Give the entries again exactly, without pictures.

[DATASET RECORDS]
********

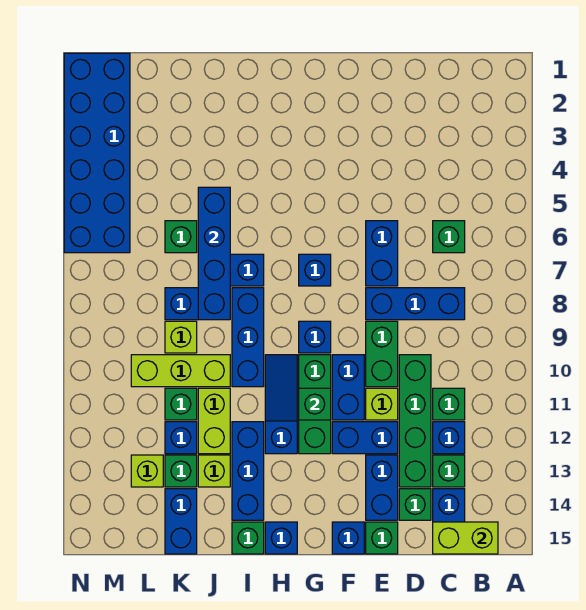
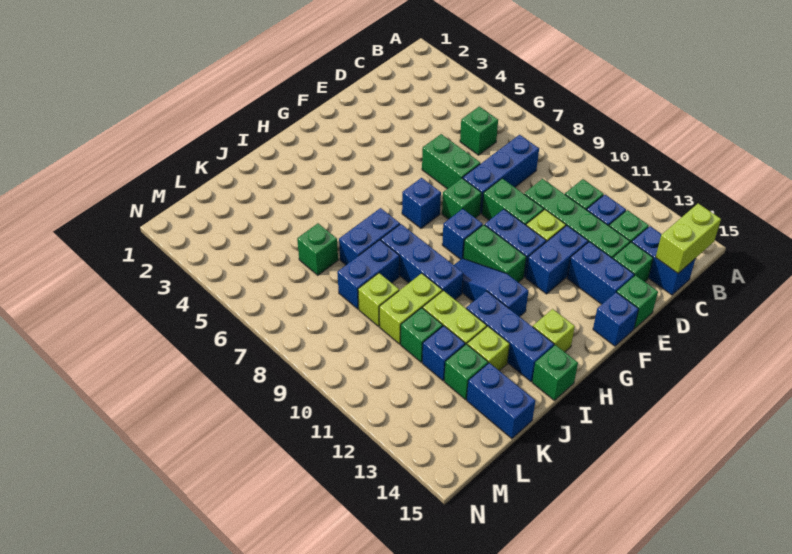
blue brick E6:E7 level 1 -> green brick E6:E7 level 1
green brick G10:G12 level 1 -> green brick G10:G11 level 1
green brick G11 level 2 -> green brick F8 level 1
blue brick H15 level 1 -> none
blue brick J5:J8 level 2 -> none
lime brick J10:L10 level 1 -> lime brick J10:K10 level 1
lime brick L13 level 1 -> lime brick H14 level 1
blue brick M1:N6 level 1 -> none

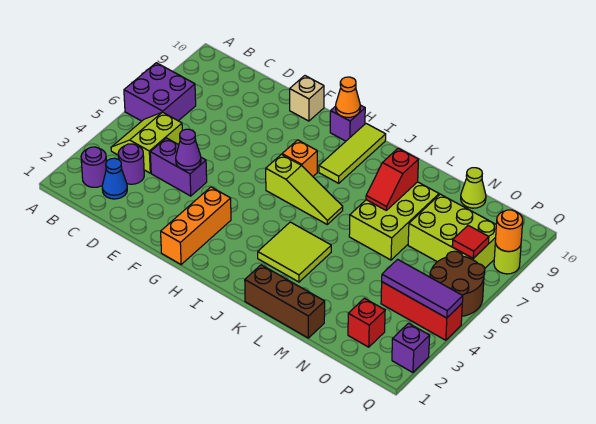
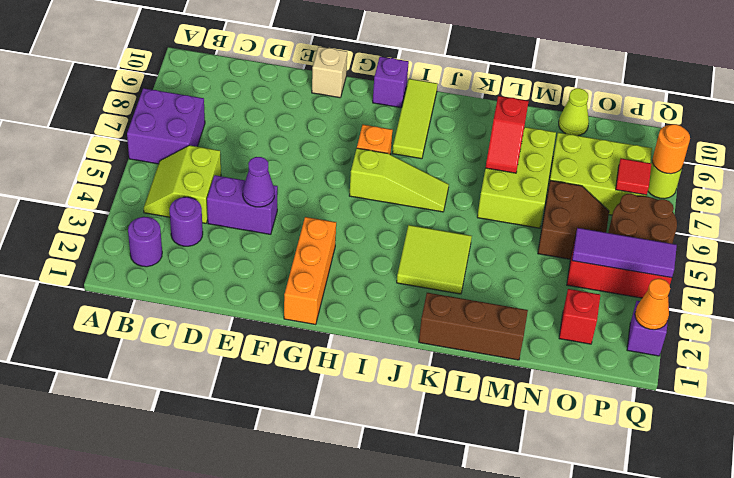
blue cone C2 level 1 -> none
orange cone H10 level 2 -> orange cone Q2 level 2
none -> brown slope N5:O6 level 1 top N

********

[ANSWER SPACE]
blue brick E6:E7 level 1 -> green brick E6:E7 level 1
green brick G10:G12 level 1 -> green brick G10:G11 level 1
green brick G11 level 2 -> green brick F8 level 1
blue brick H15 level 1 -> none
blue brick J5:J8 level 2 -> none
lime brick J10:L10 level 1 -> lime brick J10:K10 level 1
lime brick L13 level 1 -> lime brick H14 level 1
blue brick M1:N6 level 1 -> none

blue cone C2 level 1 -> none
orange cone H10 level 2 -> orange cone Q2 level 2
none -> brown slope N5:O6 level 1 top N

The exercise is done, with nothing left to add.